Task to complete: If a line below includes the string "FLAT", copy it.

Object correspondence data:
────────────────────────────────────────

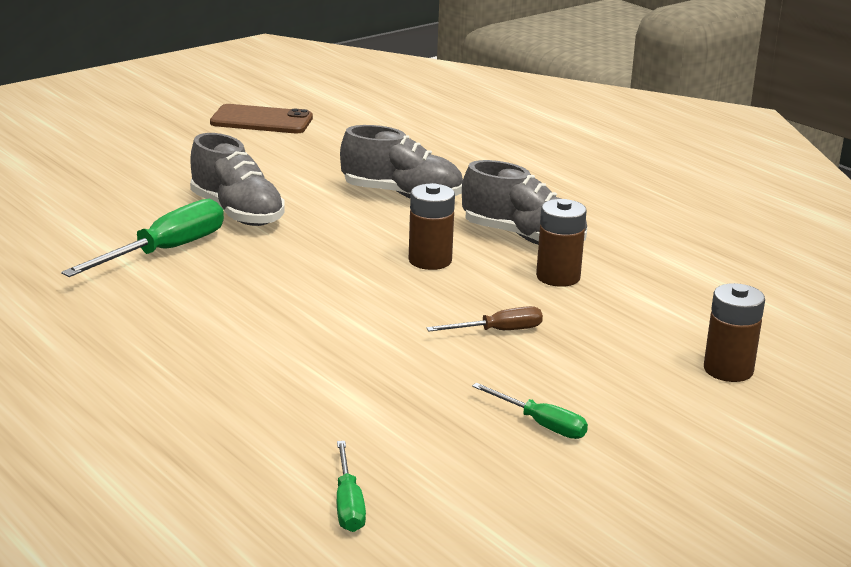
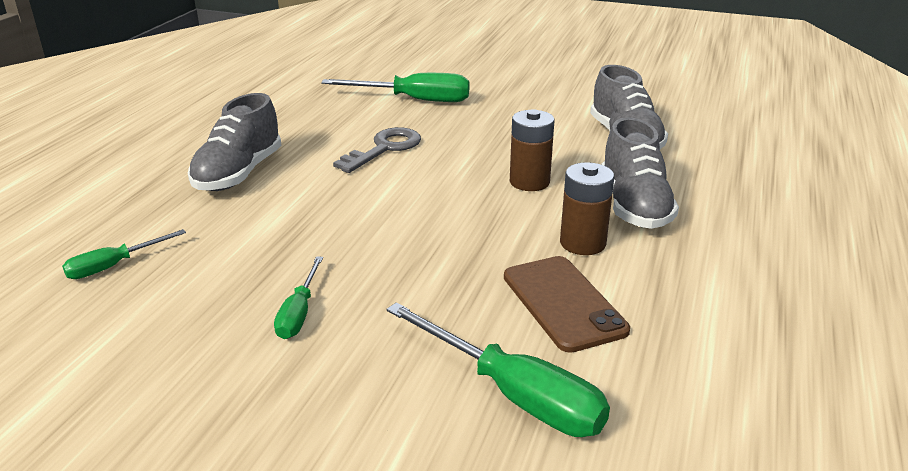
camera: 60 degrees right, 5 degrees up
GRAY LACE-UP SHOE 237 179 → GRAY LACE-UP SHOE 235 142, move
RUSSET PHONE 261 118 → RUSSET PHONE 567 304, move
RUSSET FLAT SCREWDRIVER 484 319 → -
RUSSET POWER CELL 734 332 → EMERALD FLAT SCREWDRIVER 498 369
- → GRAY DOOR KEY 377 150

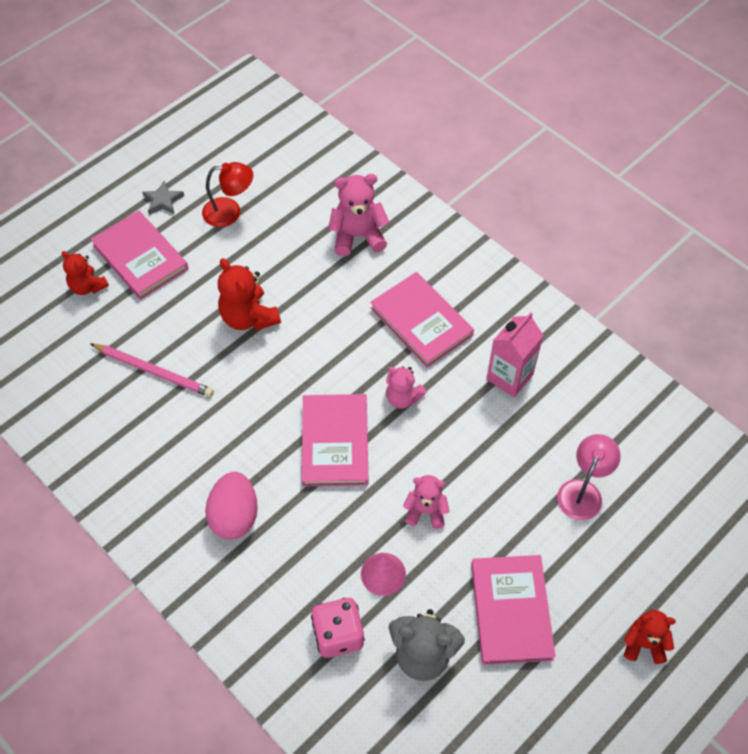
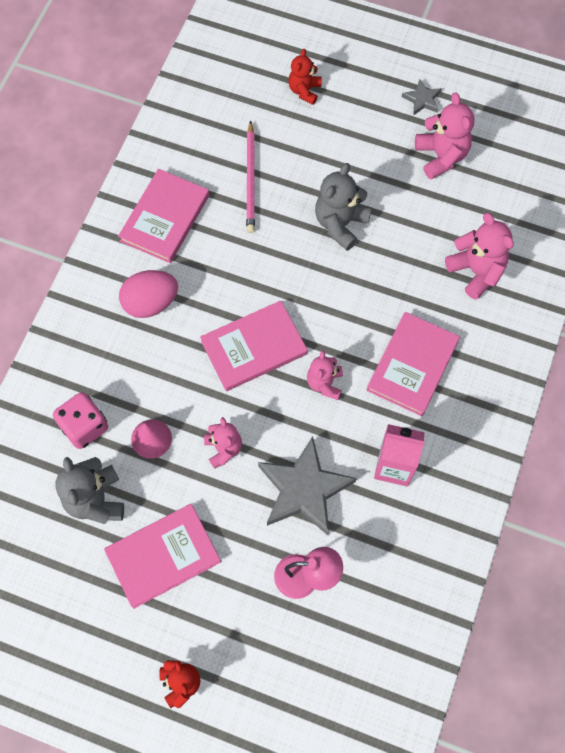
camera: 65 degrees right, 10 degrees up
ROSY BOOK 140 255 → ROSY BOOK 163 216, move
SCARLET DESK LAMP 227 194 → ROSY STUFFED BEAR 445 135
SCARLET STUFFED BEAR 249 294 → GRAY STUFFED BEAR 343 207
- → GRAY STAR SHAPE 307 485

────────────────────────────────────────

Answer to this task:
RUSSET FLAT SCREWDRIVER 484 319 → -
RUSSET POWER CELL 734 332 → EMERALD FLAT SCREWDRIVER 498 369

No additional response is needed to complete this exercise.